[Exercise instructions]: Pictures stay out; print the rest of the listing below exactly as it stands.

[The data]:
• • • •

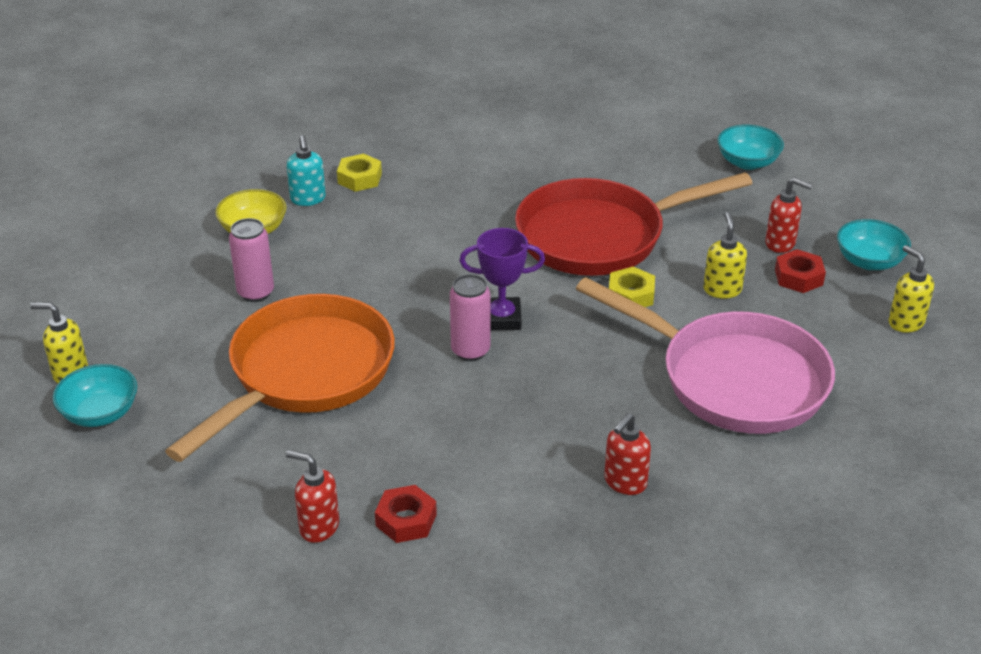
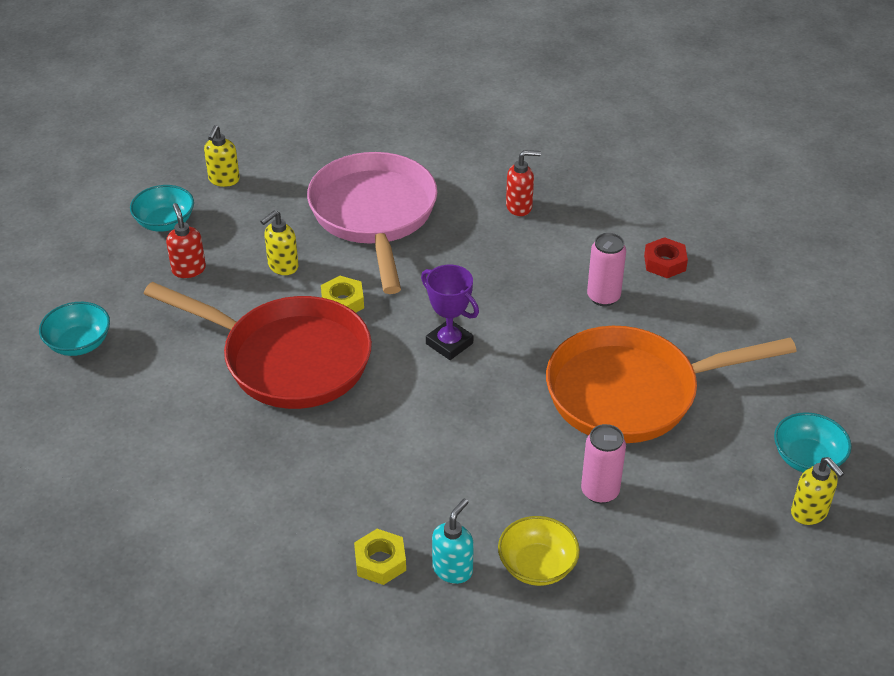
camera: 135 degrees left, 5 degrees up
(318, 527) = (720, 290): red soap dispenser -> none
(470, 351) = (501, 335): pink can -> pink can (603, 297)
(798, 277) = (224, 242): red nut -> none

• • • •

[Task solution]:
camera: 135 degrees left, 5 degrees up
(318, 527) = (720, 290): red soap dispenser -> none
(470, 351) = (501, 335): pink can -> pink can (603, 297)
(798, 277) = (224, 242): red nut -> none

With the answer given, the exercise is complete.